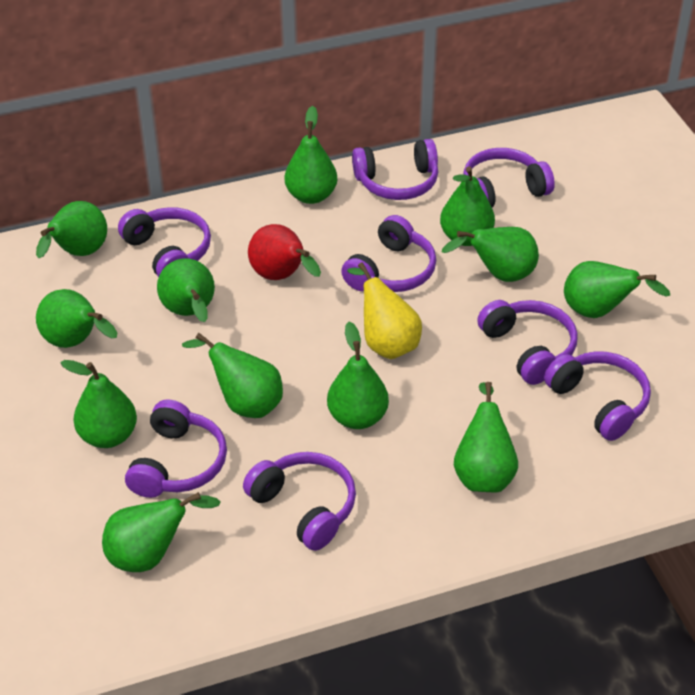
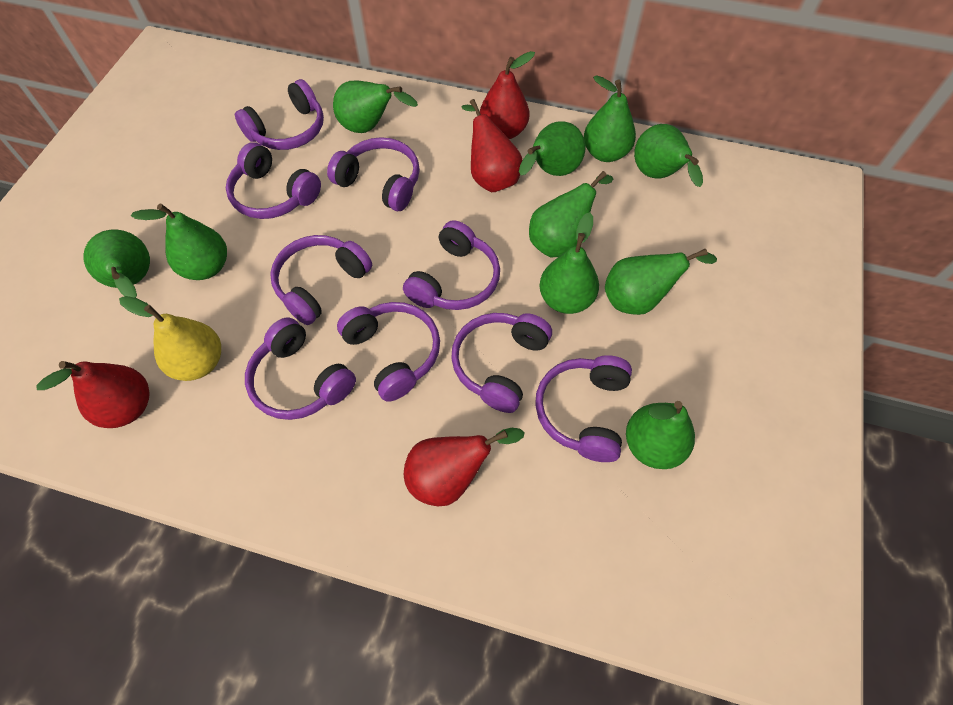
green pear: 12 -> 10
purple headphones: 8 -> 9
red pear: 1 -> 4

**YOUR ASSIGNMENT:** What you return must match the material above exactly, apart from its pictures.

**THE ANSWER:**
green pear: 12 -> 10
purple headphones: 8 -> 9
red pear: 1 -> 4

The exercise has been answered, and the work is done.